[Data items]
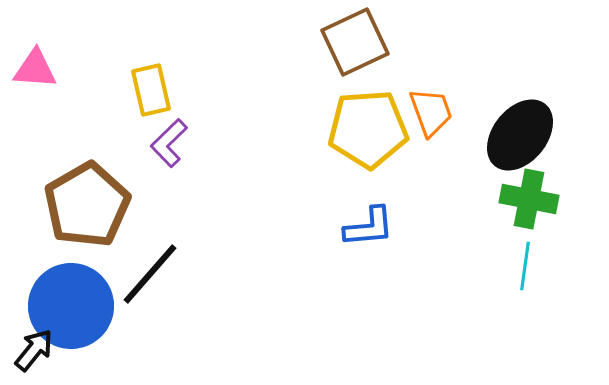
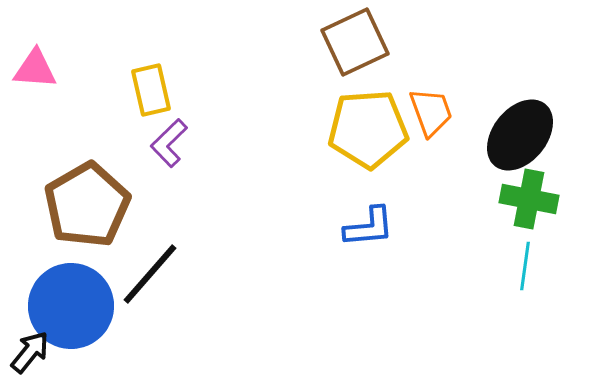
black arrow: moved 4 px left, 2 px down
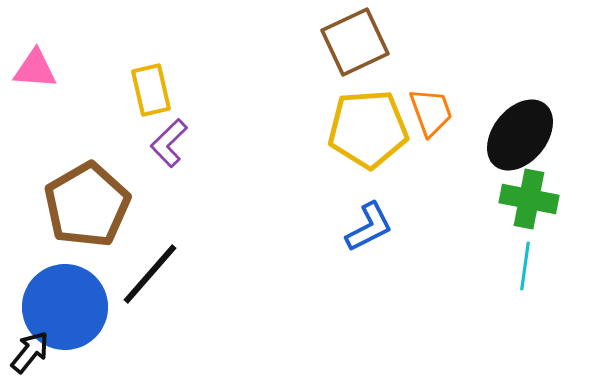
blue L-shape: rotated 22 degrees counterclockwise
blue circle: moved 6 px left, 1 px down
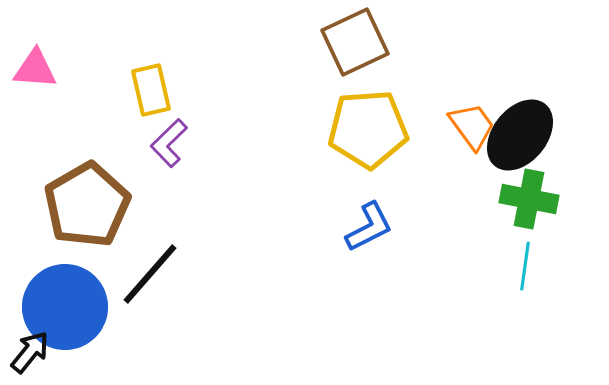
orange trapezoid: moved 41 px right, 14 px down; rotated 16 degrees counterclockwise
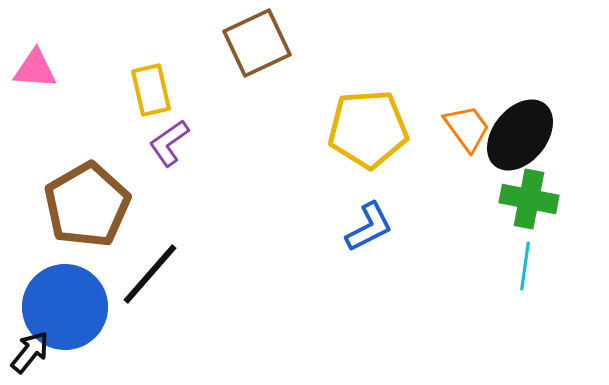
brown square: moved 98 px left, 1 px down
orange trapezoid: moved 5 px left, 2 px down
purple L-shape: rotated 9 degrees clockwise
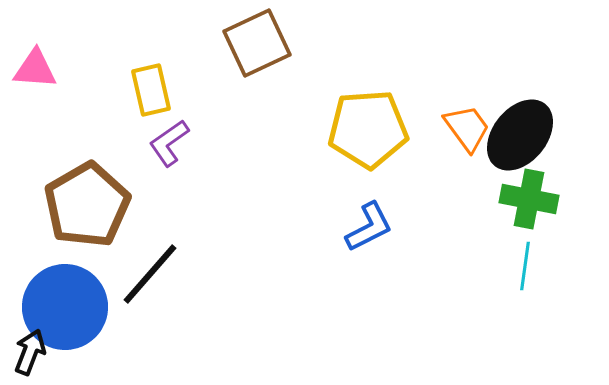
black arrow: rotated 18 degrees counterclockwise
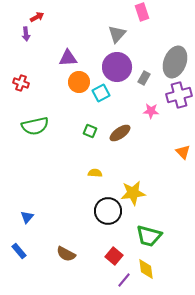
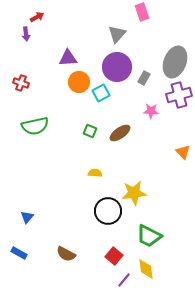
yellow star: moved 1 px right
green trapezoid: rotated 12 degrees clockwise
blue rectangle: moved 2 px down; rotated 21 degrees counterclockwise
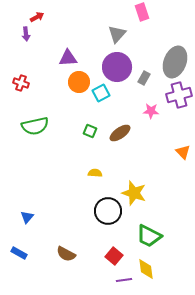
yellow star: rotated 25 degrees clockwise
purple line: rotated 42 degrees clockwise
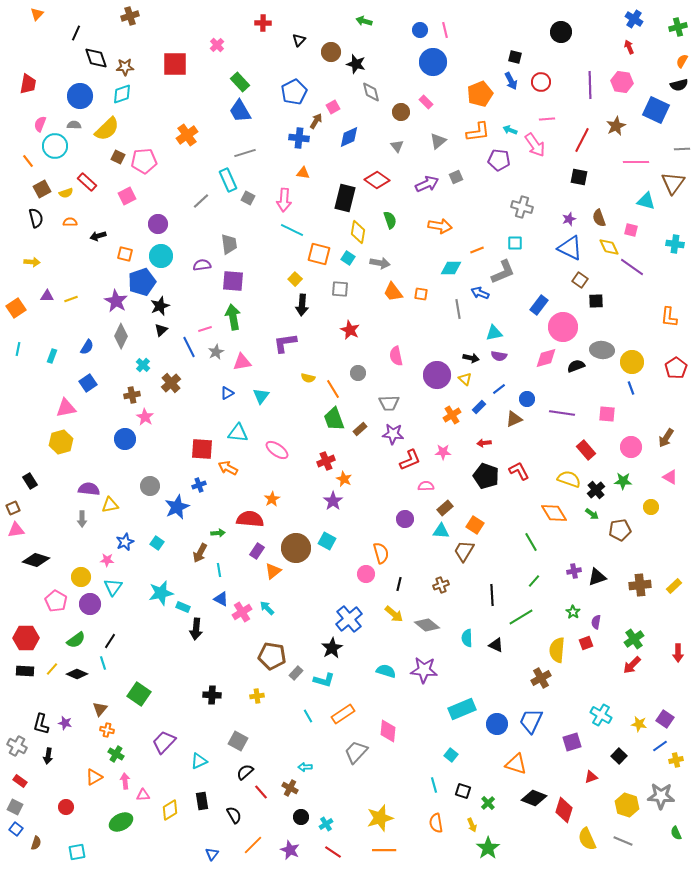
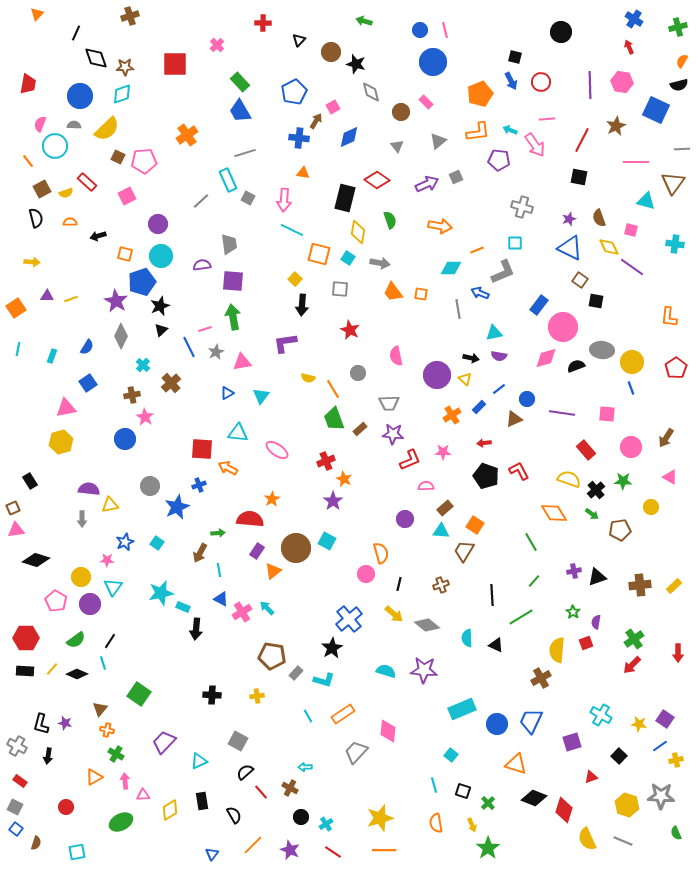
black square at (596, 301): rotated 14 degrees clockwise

_Stated exercise_
Return every line above word for word, leaving out the pictures.

_Result of the task_
black arrow: moved 4 px left, 2 px down
blue L-shape: rotated 22 degrees counterclockwise
blue circle: moved 6 px left, 1 px down
orange trapezoid: moved 41 px right, 14 px down; rotated 16 degrees counterclockwise
brown square: moved 98 px left, 1 px down
orange trapezoid: moved 5 px left, 2 px down
purple L-shape: rotated 9 degrees clockwise
black arrow: rotated 18 degrees counterclockwise
yellow star: moved 1 px right
green trapezoid: rotated 12 degrees clockwise
blue rectangle: moved 2 px down; rotated 21 degrees counterclockwise
yellow star: rotated 25 degrees clockwise
purple line: rotated 42 degrees clockwise
black square at (596, 301): rotated 14 degrees clockwise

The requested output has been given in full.